::: Data for this exercise :::
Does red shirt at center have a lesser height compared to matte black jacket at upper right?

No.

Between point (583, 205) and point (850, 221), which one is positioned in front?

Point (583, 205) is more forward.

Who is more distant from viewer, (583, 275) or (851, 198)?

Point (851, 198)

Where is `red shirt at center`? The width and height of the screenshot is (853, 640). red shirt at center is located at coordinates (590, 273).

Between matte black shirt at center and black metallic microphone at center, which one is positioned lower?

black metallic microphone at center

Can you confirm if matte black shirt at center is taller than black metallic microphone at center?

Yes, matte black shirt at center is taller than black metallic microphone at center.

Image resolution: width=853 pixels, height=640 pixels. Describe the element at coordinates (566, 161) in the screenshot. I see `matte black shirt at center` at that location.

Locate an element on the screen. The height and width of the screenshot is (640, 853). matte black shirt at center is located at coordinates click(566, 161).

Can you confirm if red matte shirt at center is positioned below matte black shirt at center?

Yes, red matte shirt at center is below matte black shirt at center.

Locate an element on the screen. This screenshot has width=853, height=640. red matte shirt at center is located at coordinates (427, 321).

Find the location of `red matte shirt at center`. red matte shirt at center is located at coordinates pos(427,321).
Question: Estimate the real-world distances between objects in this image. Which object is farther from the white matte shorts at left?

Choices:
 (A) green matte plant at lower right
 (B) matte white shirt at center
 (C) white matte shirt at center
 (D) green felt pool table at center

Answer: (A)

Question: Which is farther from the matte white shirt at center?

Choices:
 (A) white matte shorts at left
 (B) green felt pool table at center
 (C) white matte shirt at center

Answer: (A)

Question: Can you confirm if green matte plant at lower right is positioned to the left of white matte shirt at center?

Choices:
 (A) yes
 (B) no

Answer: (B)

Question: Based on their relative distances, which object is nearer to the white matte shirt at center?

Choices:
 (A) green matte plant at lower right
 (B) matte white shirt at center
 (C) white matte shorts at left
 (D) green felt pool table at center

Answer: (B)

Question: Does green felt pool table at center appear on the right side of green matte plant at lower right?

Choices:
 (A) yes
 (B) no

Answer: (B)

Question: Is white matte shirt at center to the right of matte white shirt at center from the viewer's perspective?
:::
## What is being asked
Reproduce every item above word for word, keeping each line unchanged.

## Finished exercise
Does red shirt at center have a lesser height compared to matte black jacket at upper right?

No.

Between point (583, 205) and point (850, 221), which one is positioned in front?

Point (583, 205) is more forward.

Who is more distant from viewer, (583, 275) or (851, 198)?

Point (851, 198)

Where is `red shirt at center`? The width and height of the screenshot is (853, 640). red shirt at center is located at coordinates (590, 273).

Between matte black shirt at center and black metallic microphone at center, which one is positioned lower?

black metallic microphone at center

Can you confirm if matte black shirt at center is taller than black metallic microphone at center?

Yes, matte black shirt at center is taller than black metallic microphone at center.

Image resolution: width=853 pixels, height=640 pixels. Describe the element at coordinates (566, 161) in the screenshot. I see `matte black shirt at center` at that location.

Locate an element on the screen. The height and width of the screenshot is (640, 853). matte black shirt at center is located at coordinates click(566, 161).

Can you confirm if red matte shirt at center is positioned below matte black shirt at center?

Yes, red matte shirt at center is below matte black shirt at center.

Locate an element on the screen. This screenshot has width=853, height=640. red matte shirt at center is located at coordinates (427, 321).

Find the location of `red matte shirt at center`. red matte shirt at center is located at coordinates pos(427,321).
Question: Estimate the real-world distances between objects in this image. Which object is farther from the white matte shorts at left?

Choices:
 (A) green matte plant at lower right
 (B) matte white shirt at center
 (C) white matte shirt at center
 (D) green felt pool table at center

Answer: (A)

Question: Which is farther from the matte white shirt at center?

Choices:
 (A) white matte shorts at left
 (B) green felt pool table at center
 (C) white matte shirt at center

Answer: (A)

Question: Can you confirm if green matte plant at lower right is positioned to the left of white matte shirt at center?

Choices:
 (A) yes
 (B) no

Answer: (B)

Question: Based on their relative distances, which object is nearer to the white matte shirt at center?

Choices:
 (A) green matte plant at lower right
 (B) matte white shirt at center
 (C) white matte shorts at left
 (D) green felt pool table at center

Answer: (B)

Question: Does green felt pool table at center appear on the right side of green matte plant at lower right?

Choices:
 (A) yes
 (B) no

Answer: (B)

Question: Is white matte shirt at center to the right of matte white shirt at center from the viewer's perspective?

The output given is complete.